▶ [Problem]: Starting at the line with "R208: none -> 220k (GND, W13)" and going on through the line with "U201: ATtiny24 -> ATtiny841", reproduce each line in the records below exactly and nothing more.

----- Extracted records -----

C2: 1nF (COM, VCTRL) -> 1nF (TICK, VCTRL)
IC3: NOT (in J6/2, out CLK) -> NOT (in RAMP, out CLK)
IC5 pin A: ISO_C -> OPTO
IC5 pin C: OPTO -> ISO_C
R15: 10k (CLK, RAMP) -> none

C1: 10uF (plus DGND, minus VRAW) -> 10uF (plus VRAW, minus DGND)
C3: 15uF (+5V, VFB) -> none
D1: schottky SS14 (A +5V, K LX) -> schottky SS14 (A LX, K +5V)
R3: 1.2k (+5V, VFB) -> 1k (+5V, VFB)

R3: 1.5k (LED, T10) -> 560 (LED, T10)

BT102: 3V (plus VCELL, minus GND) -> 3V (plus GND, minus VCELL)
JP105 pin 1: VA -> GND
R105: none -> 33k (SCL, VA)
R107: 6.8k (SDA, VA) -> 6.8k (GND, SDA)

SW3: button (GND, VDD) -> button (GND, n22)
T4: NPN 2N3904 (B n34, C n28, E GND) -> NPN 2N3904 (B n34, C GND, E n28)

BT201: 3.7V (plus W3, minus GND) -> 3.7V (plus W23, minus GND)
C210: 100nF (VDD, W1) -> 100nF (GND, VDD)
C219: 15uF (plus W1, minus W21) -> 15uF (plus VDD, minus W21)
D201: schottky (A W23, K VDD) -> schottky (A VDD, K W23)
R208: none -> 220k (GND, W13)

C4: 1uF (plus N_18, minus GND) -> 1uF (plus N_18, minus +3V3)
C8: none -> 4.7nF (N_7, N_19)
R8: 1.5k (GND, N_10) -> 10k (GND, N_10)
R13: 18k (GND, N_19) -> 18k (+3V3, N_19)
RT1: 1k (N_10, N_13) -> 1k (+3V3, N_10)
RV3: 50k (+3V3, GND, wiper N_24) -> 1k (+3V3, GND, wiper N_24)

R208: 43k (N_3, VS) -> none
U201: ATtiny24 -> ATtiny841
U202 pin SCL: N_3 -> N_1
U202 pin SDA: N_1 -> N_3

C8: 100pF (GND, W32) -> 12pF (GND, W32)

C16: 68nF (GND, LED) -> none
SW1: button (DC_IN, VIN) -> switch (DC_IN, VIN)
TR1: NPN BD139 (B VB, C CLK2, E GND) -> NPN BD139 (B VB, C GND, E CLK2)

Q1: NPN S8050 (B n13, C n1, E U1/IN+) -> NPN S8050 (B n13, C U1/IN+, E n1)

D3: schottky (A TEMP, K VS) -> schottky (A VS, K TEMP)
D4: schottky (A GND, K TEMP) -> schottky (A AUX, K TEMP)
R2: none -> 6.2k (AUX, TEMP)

-----

▶ [Result of the exercise]:
R208: none -> 220k (GND, W13)

C4: 1uF (plus N_18, minus GND) -> 1uF (plus N_18, minus +3V3)
C8: none -> 4.7nF (N_7, N_19)
R8: 1.5k (GND, N_10) -> 10k (GND, N_10)
R13: 18k (GND, N_19) -> 18k (+3V3, N_19)
RT1: 1k (N_10, N_13) -> 1k (+3V3, N_10)
RV3: 50k (+3V3, GND, wiper N_24) -> 1k (+3V3, GND, wiper N_24)

R208: 43k (N_3, VS) -> none
U201: ATtiny24 -> ATtiny841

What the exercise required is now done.